TASK DIRECTIONS:
Set down exactly the lines in the records below that run from the line with "building: none -> [74,364,383,661]" to the line with "building: none -> [140,64,281,205]", inclusive, and nothing more.

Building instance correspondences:
• • •
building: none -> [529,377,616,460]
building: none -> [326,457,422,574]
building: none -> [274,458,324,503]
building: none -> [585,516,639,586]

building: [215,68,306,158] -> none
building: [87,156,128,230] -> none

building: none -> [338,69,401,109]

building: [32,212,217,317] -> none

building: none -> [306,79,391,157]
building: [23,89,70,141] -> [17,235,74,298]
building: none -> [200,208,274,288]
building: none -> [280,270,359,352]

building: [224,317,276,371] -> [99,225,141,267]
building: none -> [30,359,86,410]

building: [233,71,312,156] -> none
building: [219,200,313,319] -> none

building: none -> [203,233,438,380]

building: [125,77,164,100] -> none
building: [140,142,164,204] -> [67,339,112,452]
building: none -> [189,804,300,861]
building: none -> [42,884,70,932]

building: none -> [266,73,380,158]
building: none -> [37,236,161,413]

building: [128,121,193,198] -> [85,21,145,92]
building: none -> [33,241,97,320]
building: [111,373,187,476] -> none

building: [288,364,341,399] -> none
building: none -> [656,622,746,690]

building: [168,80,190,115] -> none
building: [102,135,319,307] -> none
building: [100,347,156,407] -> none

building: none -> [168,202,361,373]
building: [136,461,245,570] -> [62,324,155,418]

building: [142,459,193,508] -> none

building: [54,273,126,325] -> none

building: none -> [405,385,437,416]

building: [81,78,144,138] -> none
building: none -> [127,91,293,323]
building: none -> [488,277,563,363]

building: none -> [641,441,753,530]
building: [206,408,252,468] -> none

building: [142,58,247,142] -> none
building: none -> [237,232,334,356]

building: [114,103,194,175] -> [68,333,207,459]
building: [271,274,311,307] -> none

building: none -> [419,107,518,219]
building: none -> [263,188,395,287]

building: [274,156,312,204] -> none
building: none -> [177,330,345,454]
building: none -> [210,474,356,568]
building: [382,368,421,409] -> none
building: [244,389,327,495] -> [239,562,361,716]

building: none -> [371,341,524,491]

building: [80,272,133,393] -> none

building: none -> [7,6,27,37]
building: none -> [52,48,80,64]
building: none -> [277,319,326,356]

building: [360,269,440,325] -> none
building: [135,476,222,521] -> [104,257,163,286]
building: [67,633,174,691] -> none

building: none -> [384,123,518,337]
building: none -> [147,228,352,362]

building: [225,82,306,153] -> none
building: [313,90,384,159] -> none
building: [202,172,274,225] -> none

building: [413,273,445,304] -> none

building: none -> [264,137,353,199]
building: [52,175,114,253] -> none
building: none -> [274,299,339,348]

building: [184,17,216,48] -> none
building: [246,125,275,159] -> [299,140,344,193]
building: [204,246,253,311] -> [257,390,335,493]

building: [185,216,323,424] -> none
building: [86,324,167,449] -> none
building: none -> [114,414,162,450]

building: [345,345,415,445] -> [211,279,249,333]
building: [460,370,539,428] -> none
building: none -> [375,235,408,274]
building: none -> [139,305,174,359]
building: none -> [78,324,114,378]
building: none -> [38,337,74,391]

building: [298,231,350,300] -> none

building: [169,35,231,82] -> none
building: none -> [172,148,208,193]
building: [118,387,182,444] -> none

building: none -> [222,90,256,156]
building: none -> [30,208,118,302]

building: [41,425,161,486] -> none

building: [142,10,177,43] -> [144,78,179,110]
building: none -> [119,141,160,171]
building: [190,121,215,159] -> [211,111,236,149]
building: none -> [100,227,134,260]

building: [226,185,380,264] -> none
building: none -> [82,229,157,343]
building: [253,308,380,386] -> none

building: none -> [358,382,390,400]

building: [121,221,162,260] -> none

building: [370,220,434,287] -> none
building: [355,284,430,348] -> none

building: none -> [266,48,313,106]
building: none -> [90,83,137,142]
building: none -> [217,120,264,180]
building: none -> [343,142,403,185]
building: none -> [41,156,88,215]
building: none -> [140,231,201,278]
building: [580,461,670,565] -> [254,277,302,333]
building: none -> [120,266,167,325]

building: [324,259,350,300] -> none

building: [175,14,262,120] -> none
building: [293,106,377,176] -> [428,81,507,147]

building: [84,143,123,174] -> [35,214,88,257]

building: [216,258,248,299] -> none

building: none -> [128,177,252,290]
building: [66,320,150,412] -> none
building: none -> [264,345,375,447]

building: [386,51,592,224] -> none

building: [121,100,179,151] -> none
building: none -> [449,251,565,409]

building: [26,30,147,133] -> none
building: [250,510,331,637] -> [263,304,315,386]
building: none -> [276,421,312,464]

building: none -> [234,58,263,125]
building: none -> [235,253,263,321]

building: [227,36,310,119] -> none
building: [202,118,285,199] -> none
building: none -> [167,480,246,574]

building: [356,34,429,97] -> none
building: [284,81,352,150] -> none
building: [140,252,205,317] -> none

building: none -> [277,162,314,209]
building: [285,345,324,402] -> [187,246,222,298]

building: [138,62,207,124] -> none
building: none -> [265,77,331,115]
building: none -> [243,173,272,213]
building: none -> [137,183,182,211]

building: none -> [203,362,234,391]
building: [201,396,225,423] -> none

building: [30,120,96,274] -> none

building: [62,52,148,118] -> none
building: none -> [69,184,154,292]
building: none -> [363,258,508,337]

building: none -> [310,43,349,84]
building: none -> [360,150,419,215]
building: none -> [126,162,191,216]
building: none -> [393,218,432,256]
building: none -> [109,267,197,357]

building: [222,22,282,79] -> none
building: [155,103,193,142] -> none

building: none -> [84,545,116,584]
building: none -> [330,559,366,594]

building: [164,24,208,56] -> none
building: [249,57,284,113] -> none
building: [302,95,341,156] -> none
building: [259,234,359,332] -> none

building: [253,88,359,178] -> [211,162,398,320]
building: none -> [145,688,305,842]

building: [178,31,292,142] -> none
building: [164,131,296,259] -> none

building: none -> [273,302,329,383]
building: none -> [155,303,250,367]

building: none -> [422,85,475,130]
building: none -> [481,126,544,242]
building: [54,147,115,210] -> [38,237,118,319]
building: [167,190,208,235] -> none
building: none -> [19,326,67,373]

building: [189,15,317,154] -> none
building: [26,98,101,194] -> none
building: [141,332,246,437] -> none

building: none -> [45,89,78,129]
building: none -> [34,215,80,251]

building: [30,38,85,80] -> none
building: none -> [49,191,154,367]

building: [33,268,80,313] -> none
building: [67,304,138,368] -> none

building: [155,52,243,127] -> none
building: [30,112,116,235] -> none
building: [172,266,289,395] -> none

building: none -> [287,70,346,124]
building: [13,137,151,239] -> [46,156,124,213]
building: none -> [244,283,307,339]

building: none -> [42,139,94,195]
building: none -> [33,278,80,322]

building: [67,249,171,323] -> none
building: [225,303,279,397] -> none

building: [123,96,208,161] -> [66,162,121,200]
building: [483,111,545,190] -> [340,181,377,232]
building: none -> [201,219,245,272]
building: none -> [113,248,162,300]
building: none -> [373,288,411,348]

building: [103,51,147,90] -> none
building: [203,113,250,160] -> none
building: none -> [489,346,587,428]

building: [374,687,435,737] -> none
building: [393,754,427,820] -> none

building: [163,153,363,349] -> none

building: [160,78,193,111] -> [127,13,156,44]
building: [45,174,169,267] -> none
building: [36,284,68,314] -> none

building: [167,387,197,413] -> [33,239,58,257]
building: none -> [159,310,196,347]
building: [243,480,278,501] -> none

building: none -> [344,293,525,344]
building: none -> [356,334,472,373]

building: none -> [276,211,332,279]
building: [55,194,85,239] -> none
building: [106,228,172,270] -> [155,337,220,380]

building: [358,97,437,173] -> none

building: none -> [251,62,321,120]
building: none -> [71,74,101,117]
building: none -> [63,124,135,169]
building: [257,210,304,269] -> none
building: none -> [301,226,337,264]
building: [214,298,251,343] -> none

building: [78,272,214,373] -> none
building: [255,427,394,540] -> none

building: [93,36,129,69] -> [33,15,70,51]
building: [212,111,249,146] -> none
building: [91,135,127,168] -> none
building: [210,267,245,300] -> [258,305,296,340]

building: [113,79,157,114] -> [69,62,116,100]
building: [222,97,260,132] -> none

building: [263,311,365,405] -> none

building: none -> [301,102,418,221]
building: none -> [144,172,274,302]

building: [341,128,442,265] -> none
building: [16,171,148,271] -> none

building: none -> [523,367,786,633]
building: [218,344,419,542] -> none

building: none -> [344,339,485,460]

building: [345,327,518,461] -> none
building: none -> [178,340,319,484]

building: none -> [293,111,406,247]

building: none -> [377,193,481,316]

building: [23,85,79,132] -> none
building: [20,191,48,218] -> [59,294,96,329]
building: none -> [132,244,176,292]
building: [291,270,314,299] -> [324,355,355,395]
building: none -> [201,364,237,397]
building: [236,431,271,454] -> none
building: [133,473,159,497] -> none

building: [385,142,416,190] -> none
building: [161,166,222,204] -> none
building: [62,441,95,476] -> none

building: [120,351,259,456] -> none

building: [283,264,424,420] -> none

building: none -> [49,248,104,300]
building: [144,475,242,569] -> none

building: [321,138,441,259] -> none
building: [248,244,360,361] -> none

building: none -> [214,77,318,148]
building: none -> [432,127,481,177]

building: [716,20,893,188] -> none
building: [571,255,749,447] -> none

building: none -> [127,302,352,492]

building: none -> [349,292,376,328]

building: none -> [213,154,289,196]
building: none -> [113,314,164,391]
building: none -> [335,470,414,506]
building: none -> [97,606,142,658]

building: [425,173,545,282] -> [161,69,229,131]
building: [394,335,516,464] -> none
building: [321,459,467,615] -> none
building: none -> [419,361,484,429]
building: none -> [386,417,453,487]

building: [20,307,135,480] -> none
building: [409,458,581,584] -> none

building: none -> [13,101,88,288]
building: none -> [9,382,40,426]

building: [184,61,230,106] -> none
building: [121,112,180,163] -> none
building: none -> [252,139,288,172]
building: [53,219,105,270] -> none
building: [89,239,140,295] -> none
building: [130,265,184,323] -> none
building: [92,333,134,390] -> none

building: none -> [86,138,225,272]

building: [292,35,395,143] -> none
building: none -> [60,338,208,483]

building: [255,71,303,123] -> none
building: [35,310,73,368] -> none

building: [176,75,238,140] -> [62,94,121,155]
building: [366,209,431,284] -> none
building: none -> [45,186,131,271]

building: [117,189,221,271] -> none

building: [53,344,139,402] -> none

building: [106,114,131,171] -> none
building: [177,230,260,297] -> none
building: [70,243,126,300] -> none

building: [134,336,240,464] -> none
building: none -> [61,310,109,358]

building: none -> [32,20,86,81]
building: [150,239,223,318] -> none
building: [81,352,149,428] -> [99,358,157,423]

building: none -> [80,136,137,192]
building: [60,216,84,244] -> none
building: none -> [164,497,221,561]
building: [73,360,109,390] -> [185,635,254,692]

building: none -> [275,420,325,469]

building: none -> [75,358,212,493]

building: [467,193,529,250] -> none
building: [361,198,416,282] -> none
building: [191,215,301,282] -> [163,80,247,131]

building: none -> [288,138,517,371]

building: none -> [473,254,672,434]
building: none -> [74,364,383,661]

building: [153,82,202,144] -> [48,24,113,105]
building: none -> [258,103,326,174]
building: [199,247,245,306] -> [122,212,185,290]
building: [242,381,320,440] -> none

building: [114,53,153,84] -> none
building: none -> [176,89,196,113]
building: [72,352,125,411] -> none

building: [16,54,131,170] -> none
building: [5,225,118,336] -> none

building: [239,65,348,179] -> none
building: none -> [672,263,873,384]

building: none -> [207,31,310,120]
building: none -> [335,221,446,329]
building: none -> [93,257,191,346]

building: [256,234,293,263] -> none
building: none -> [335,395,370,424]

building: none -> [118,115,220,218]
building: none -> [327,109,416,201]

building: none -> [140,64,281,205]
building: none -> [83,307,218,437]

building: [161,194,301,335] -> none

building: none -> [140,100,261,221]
• • •
RESULT OF THE TASK:
building: none -> [74,364,383,661]

building: [153,82,202,144] -> [48,24,113,105]
building: none -> [258,103,326,174]
building: [199,247,245,306] -> [122,212,185,290]
building: [242,381,320,440] -> none

building: [114,53,153,84] -> none
building: none -> [176,89,196,113]
building: [72,352,125,411] -> none

building: [16,54,131,170] -> none
building: [5,225,118,336] -> none

building: [239,65,348,179] -> none
building: none -> [672,263,873,384]

building: none -> [207,31,310,120]
building: none -> [335,221,446,329]
building: none -> [93,257,191,346]

building: [256,234,293,263] -> none
building: none -> [335,395,370,424]

building: none -> [118,115,220,218]
building: none -> [327,109,416,201]

building: none -> [140,64,281,205]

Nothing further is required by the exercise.